** Data for the task follows **

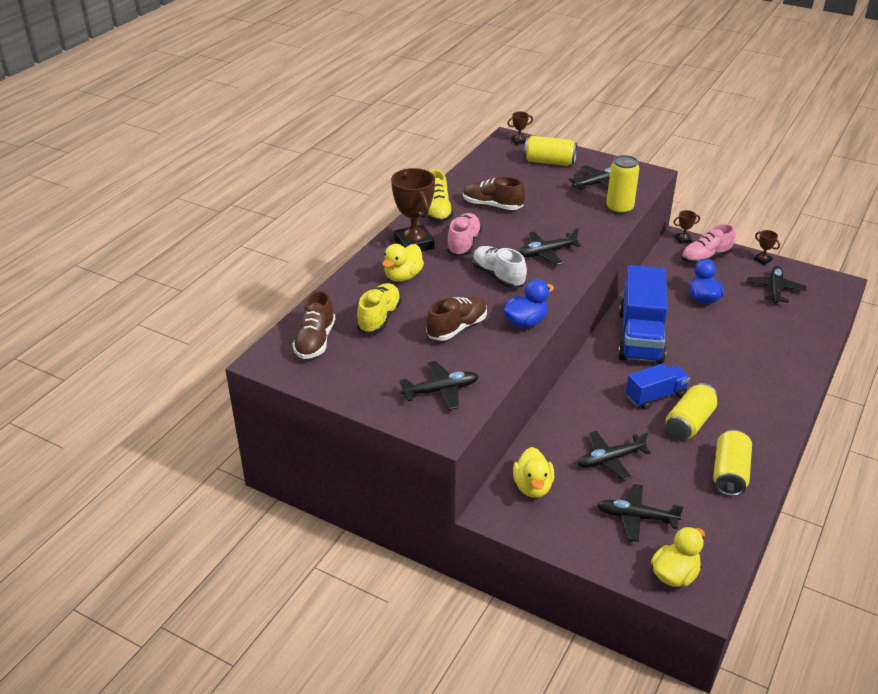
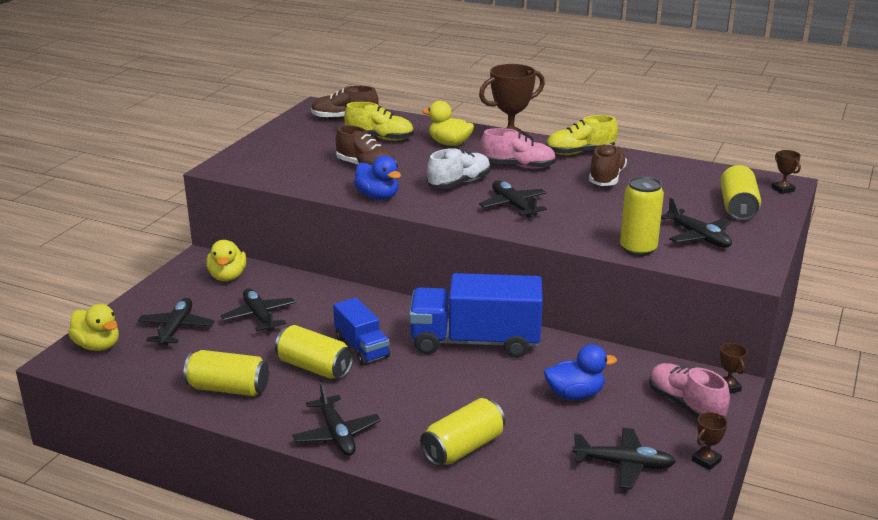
camera: 85 degrees right, 10 degrees down
(441, 390) = (273, 165): black plane -> black plane (336, 434)
(533, 487) = (227, 276): yellow duck -> yellow duck turned 90 degrees counterclockwise
(776, 351) = (463, 448): none -> yellow can

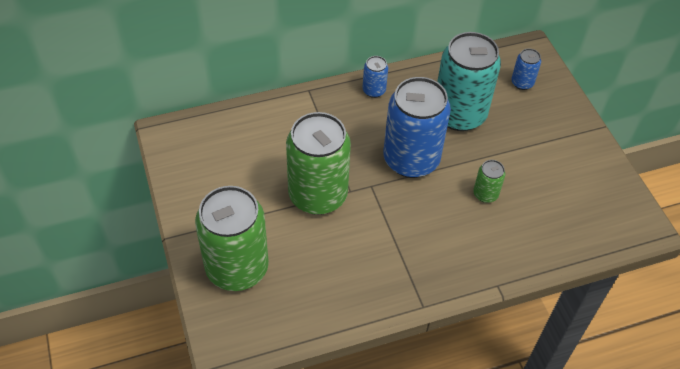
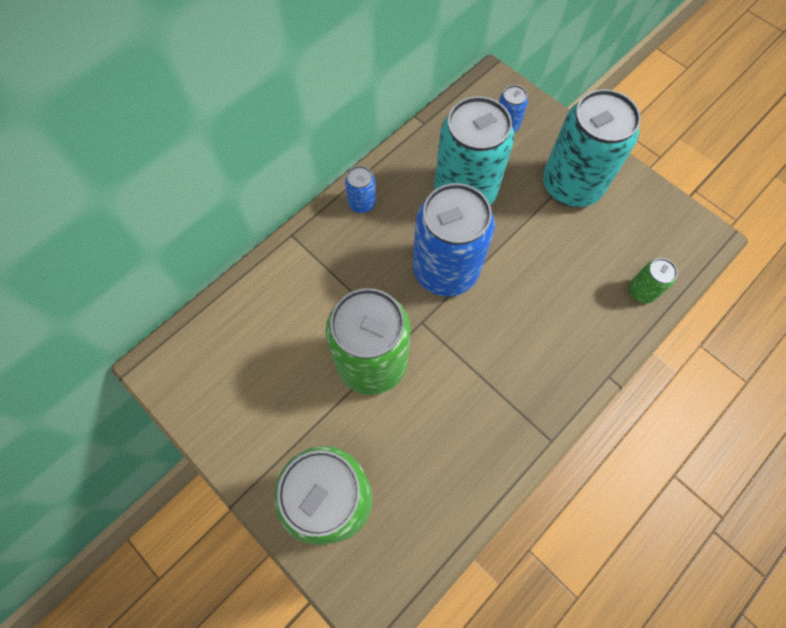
camera: 25 degrees left, 15 degrees up
(485, 194) = (540, 275): green can -> green can (641, 291)
(550, 144) = (571, 185): none -> turquoise can

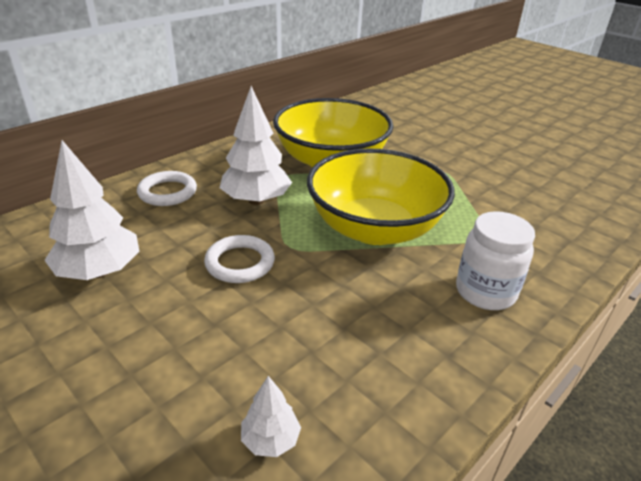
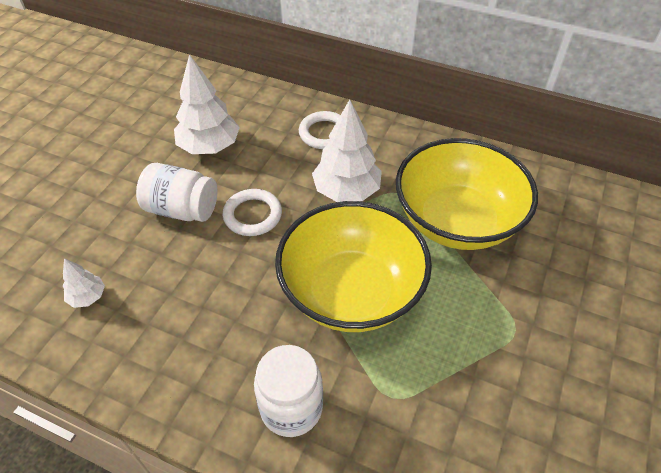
camera: 70 degrees right, 15 degrees up
(185, 315) = (182, 209): none -> white jar

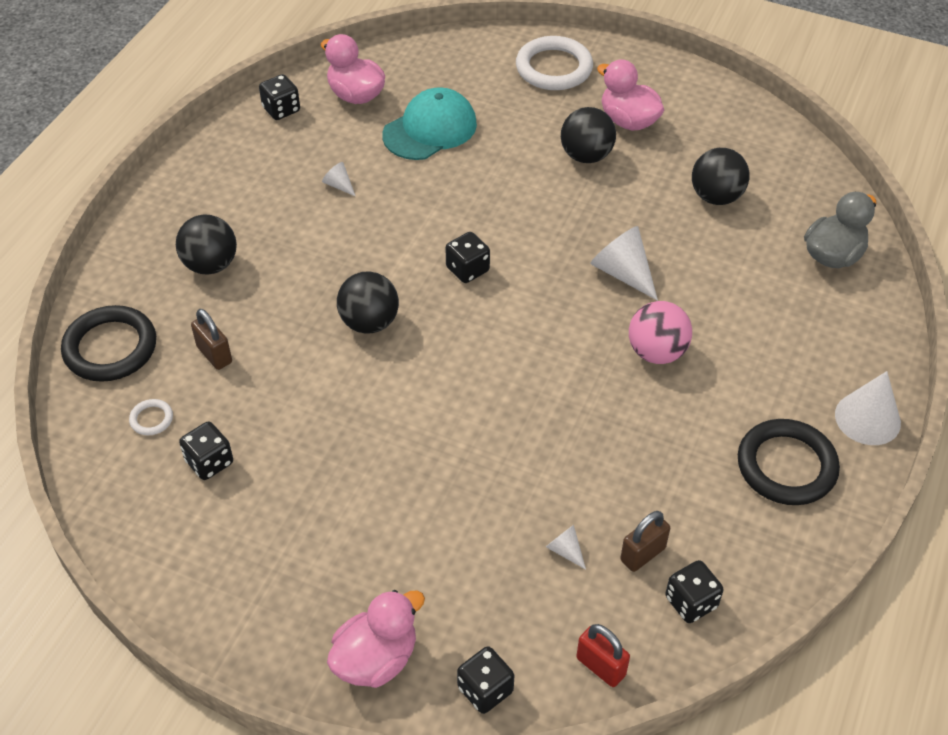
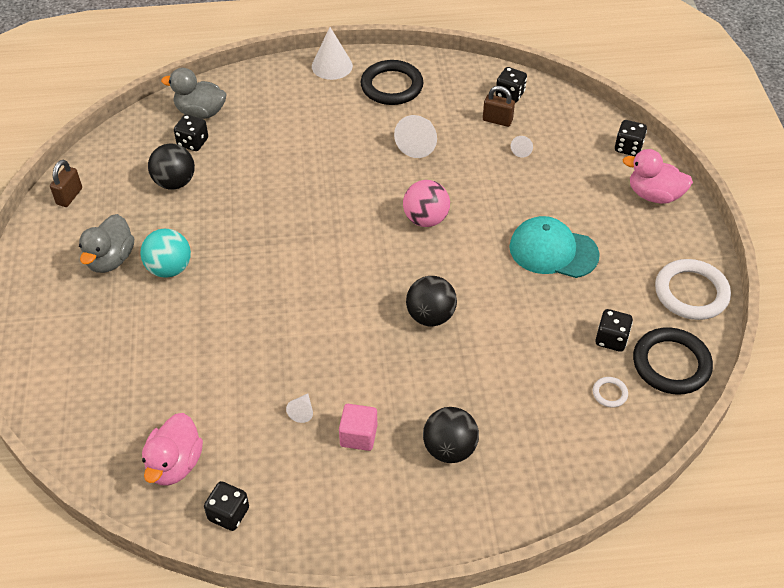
camera: 120 degrees left, 0 degrees up
(110, 348) = (576, 462): black ring -> black ring (671, 364)
(214, 355) = (529, 391): brown padlock -> brown padlock (69, 196)
(281, 211) = (358, 435): none -> pink cube
(430, 129) = (193, 383): turquoise cap -> turquoise cap (553, 251)
(467, 269) = (340, 285): black dice -> black dice (193, 142)
(554, 68) = (60, 334): white ring -> white ring (691, 293)
(586, 156) = (169, 268): black ball -> turquoise ball
(600, 666) = (575, 113): red padlock -> none
(623, 273) = (285, 203): white cone -> white cone (419, 144)
(628, 121) = (110, 259): pink duck -> grey duck
(656, 352) = (346, 163): pink ball -> pink ball (425, 219)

** End of Data for the task **

▸ Task instructions: Begin with the line holding "camera: 120 degrees left, 0 degrees up" and end with the last line of the material. Copy all of them exactly.

▸ Answer to this task:
camera: 120 degrees left, 0 degrees up
(110, 348) = (576, 462): black ring -> black ring (671, 364)
(214, 355) = (529, 391): brown padlock -> brown padlock (69, 196)
(281, 211) = (358, 435): none -> pink cube
(430, 129) = (193, 383): turquoise cap -> turquoise cap (553, 251)
(467, 269) = (340, 285): black dice -> black dice (193, 142)
(554, 68) = (60, 334): white ring -> white ring (691, 293)
(586, 156) = (169, 268): black ball -> turquoise ball
(600, 666) = (575, 113): red padlock -> none
(623, 273) = (285, 203): white cone -> white cone (419, 144)
(628, 121) = (110, 259): pink duck -> grey duck
(656, 352) = (346, 163): pink ball -> pink ball (425, 219)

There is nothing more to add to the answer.